Work order: Every line of the records below that has the word "cyan" should be copied.

Dataset records START

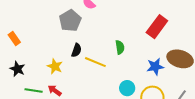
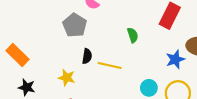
orange rectangle: (14, 38) -> (18, 55), size x1.5
green semicircle: (120, 47) -> (133, 35), moved

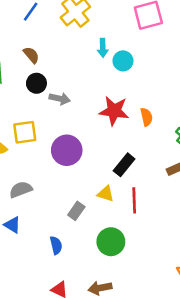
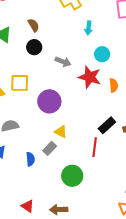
cyan circle: (123, 61) -> (102, 54), moved
gray arrow: (60, 99) -> (63, 62), moved
black rectangle: (124, 165) -> (107, 125), moved
yellow triangle: (106, 194) -> (61, 132), moved
blue semicircle: (56, 245) -> (30, 159), moved

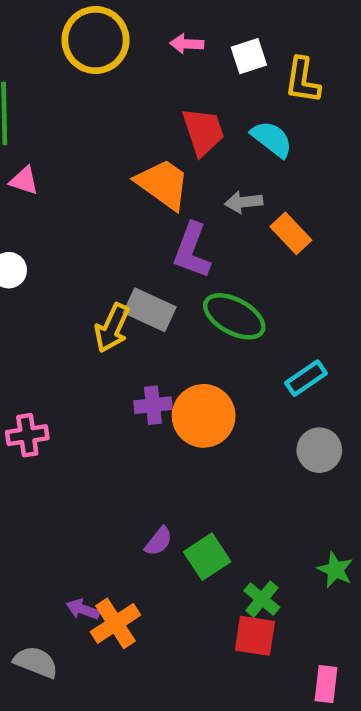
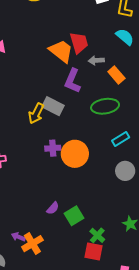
red trapezoid: (203, 132) -> (79, 43), moved
cyan semicircle: (272, 139) -> (125, 37), moved
green ellipse: (234, 316) -> (105, 106), moved, turned -40

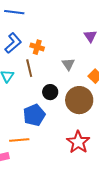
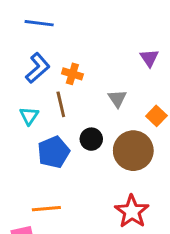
blue pentagon: (34, 115) -> (54, 152), moved

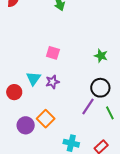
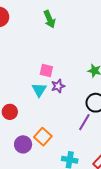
cyan triangle: (33, 78) -> (39, 90), moved
purple star: (52, 82) -> (58, 86), moved

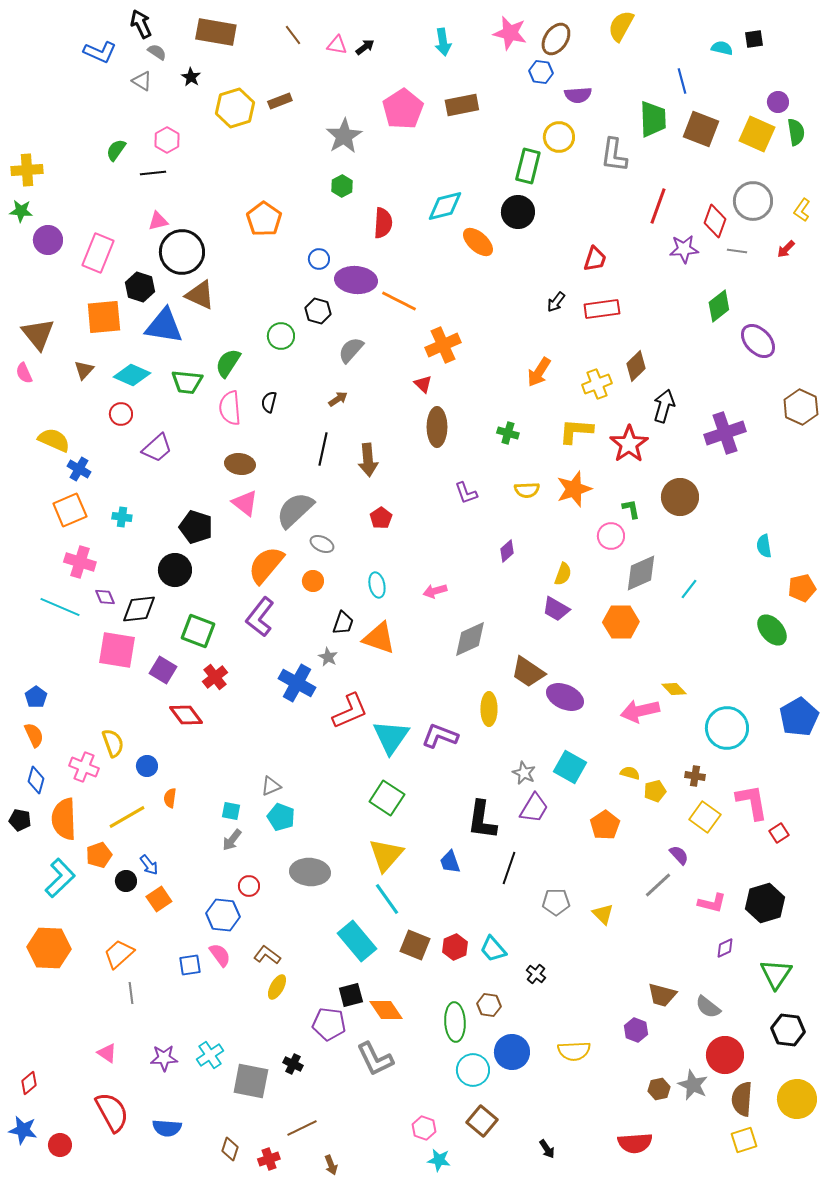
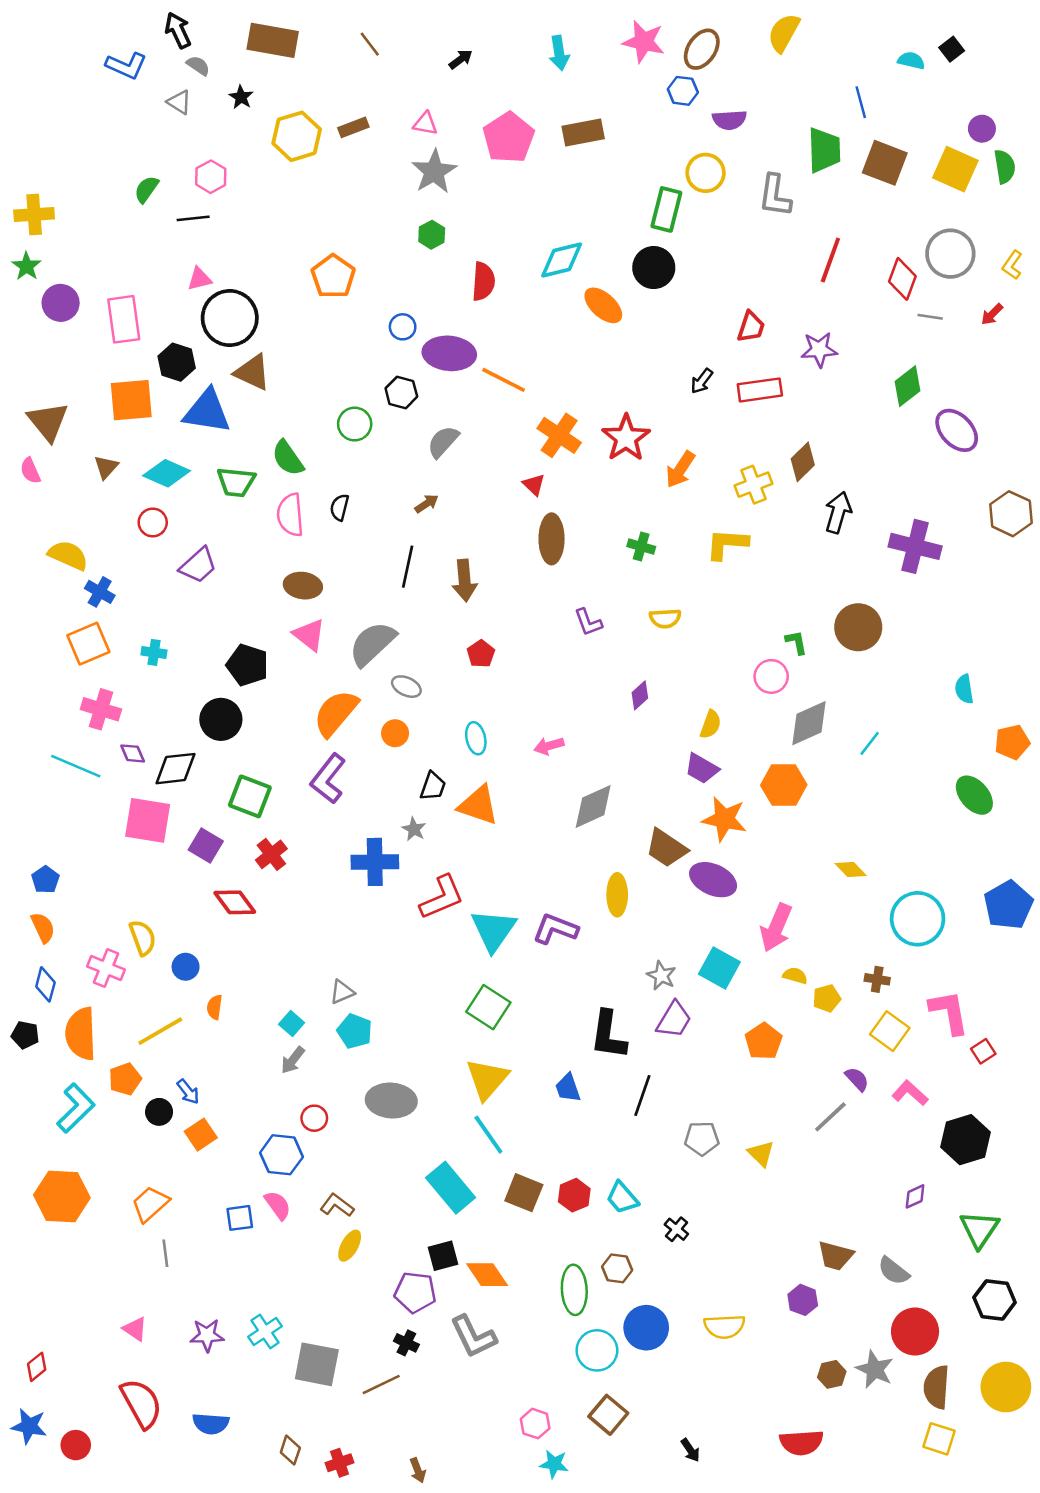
black square: (754, 39) -> (952, 49), turned -30
pink triangle: (337, 45) -> (425, 124), moved
green star: (21, 211) -> (27, 266), turned 30
purple star: (684, 249) -> (819, 350), moved
pink rectangle: (98, 253) -> (124, 319), turned -30
orange cross: (443, 345) -> (559, 435), turned -32
green semicircle: (228, 363) -> (288, 458), turned -68
purple cross: (725, 433) -> (915, 546), turned 33
red star: (629, 444) -> (626, 438), moved
orange star: (574, 489) -> (724, 819), moved, turned 30
blue cross: (297, 683) -> (375, 862), turned -30
pink arrow: (640, 711) -> (776, 928), moved, turned -54
cyan square: (231, 811) -> (292, 1024), turned 30
pink L-shape: (712, 903) -> (910, 1093), moved, turned -152
black cross: (293, 1064) -> (406, 1343), moved
brown line: (302, 1128) -> (381, 1384), moved
yellow square: (744, 1140) -> (939, 1439), turned 36

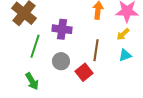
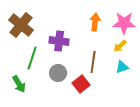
green arrow: (32, 81) -> (19, 84), moved

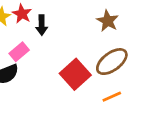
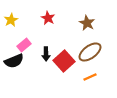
red star: (22, 14) -> (48, 18), moved
black arrow: (42, 25) -> (46, 54), moved

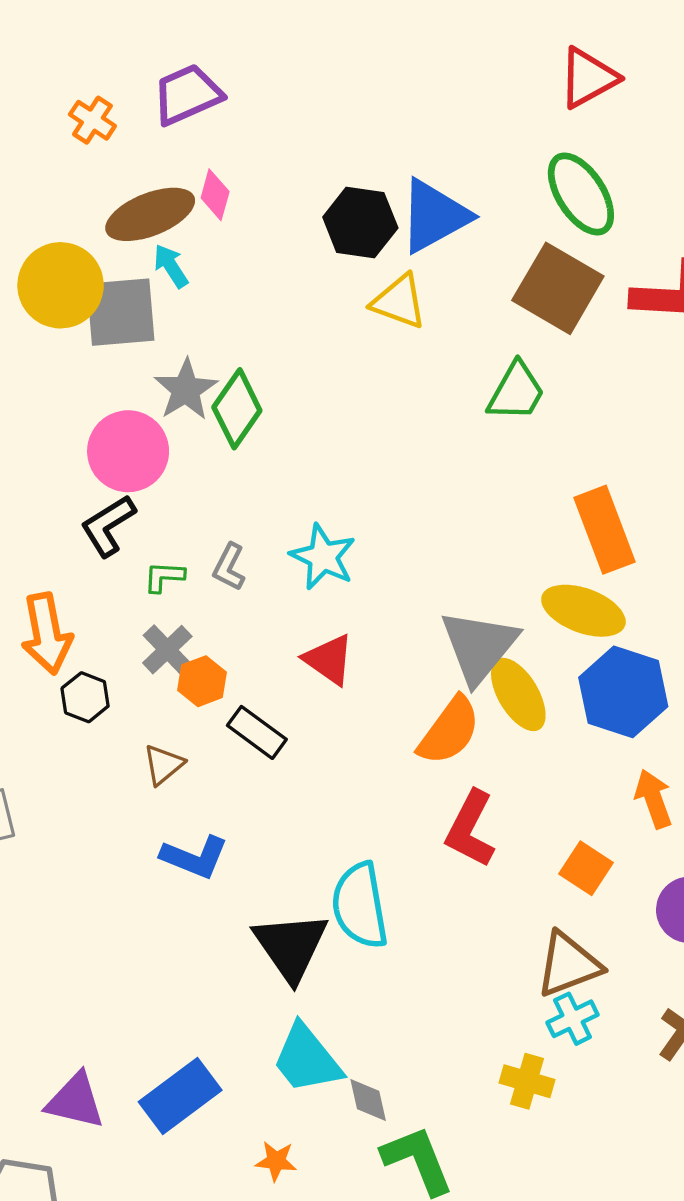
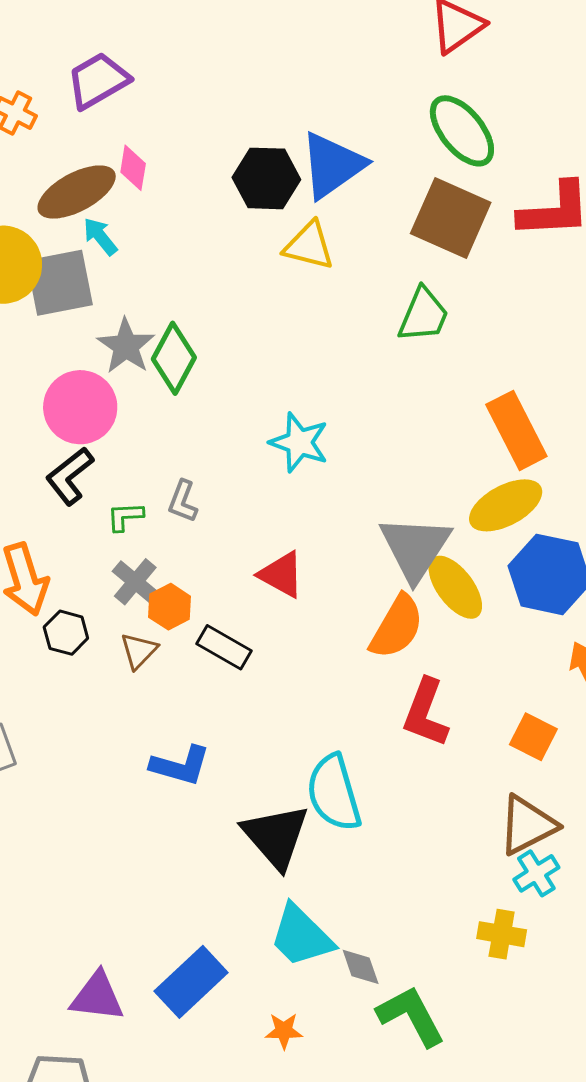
cyan star: (323, 557) -> (299, 442), moved
yellow ellipse: (583, 611) -> (506, 505), turned -42
brown triangle: (163, 765) -> (139, 651), moved

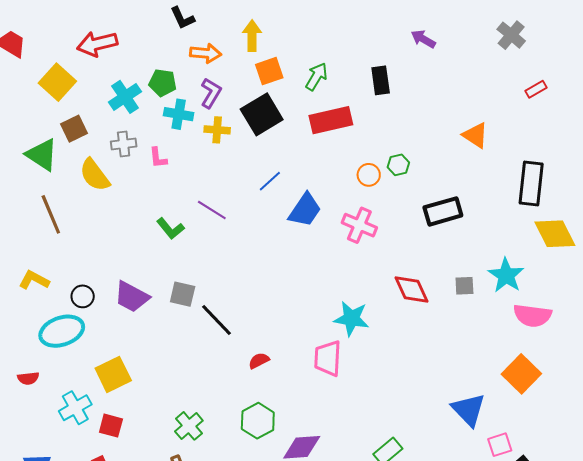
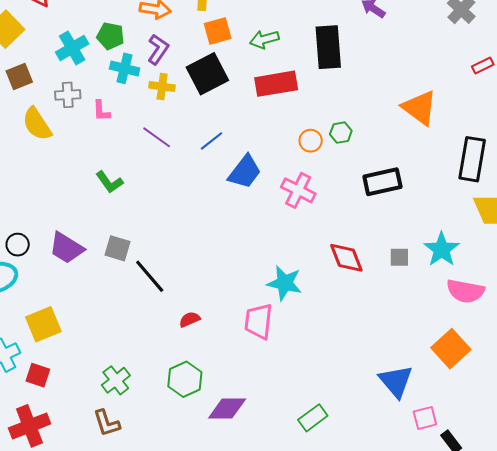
green arrow: (316, 77) -> (264, 39), turned -140
black rectangle: (381, 80) -> (328, 47), size x1.5
orange triangle: (475, 135) -> (420, 108), size x1.4
purple line: (212, 210) -> (157, 137), moved

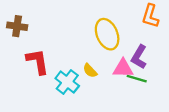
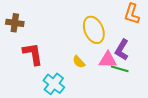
cyan cross: (67, 82) -> (54, 84), moved

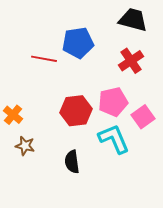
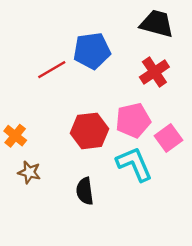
red line: (44, 59) -> (52, 70), turned -40

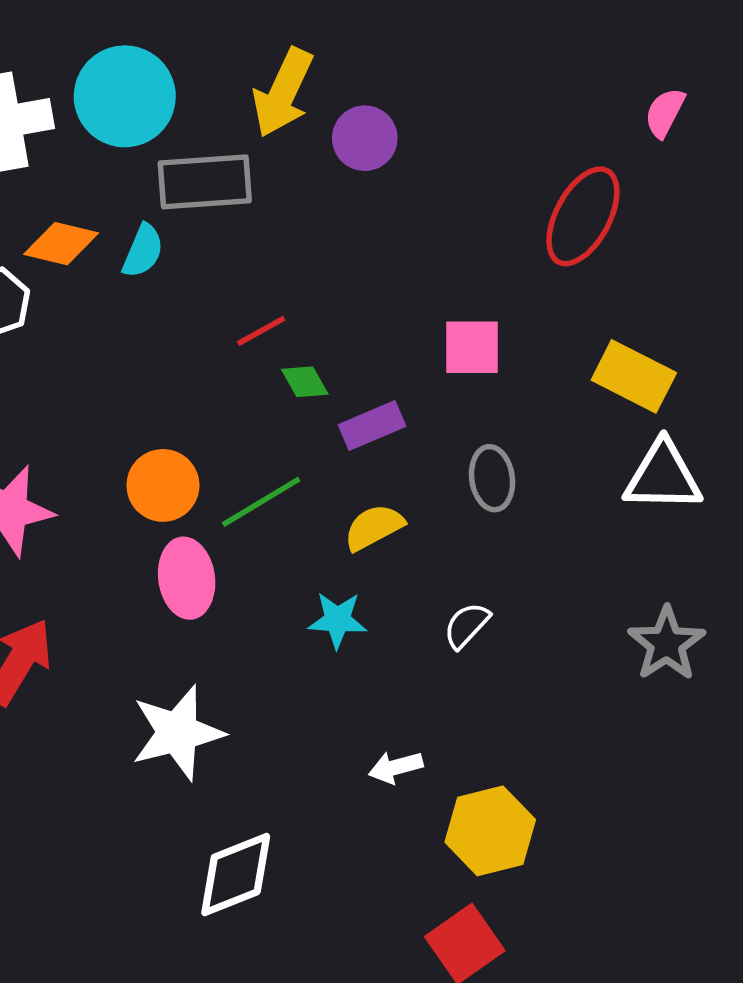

Dataset records END

Result of the exercise:
cyan circle: (123, 61) -> (102, 54), moved
cyan semicircle: (272, 139) -> (125, 37), moved
cyan triangle: (33, 78) -> (39, 90), moved
cyan square: (231, 811) -> (292, 1024), turned 30
cyan star: (323, 557) -> (299, 442), moved
cyan cross: (67, 82) -> (54, 84), moved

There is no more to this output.